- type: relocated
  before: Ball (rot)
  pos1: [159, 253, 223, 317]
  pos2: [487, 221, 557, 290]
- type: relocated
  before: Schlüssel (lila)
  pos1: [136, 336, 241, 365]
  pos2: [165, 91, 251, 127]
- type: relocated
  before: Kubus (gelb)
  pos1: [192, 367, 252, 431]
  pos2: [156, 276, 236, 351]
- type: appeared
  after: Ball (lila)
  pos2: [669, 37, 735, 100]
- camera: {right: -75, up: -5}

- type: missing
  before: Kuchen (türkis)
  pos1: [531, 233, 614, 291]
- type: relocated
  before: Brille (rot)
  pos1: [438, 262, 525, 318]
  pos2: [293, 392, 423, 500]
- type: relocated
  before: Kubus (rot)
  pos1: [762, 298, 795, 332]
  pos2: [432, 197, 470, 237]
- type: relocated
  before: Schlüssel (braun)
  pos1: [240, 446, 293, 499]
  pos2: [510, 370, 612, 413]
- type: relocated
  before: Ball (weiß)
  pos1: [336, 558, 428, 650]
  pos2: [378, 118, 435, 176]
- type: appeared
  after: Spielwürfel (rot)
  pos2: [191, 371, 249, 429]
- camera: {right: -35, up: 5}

---

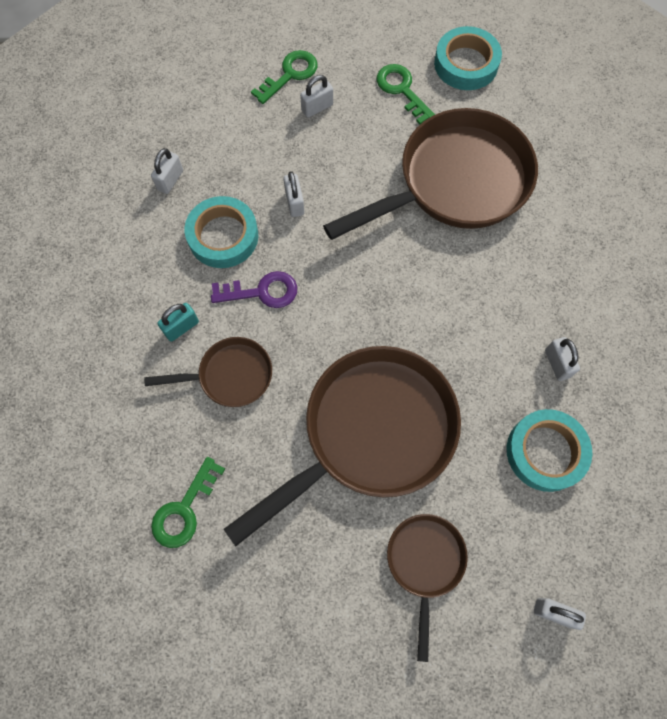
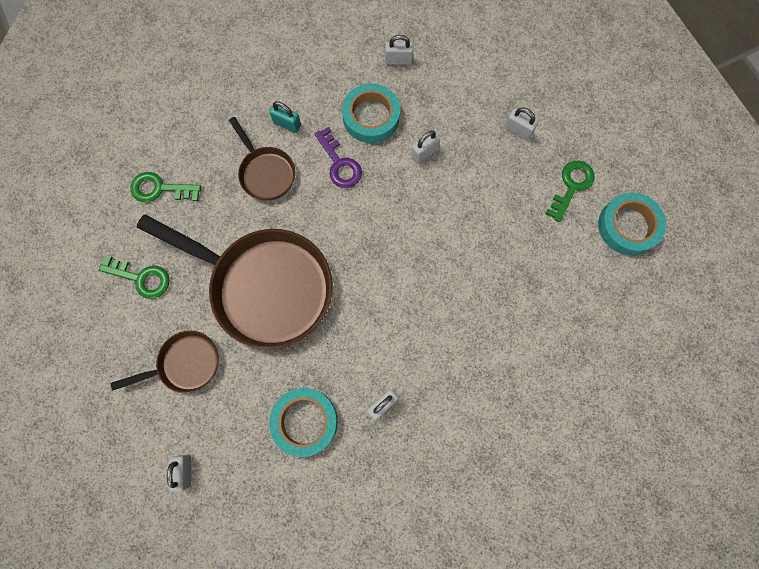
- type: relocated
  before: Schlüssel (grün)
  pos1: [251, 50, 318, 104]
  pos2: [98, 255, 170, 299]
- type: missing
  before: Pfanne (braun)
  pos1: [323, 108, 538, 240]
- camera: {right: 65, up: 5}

→ **DIRECTIONS FOR THIS TASK**
When a line in the material above holds the word "lila", copy that line.

→ **WRITTEN RESPONSE**
  before: Schlüssel (lila)
  after: Ball (lila)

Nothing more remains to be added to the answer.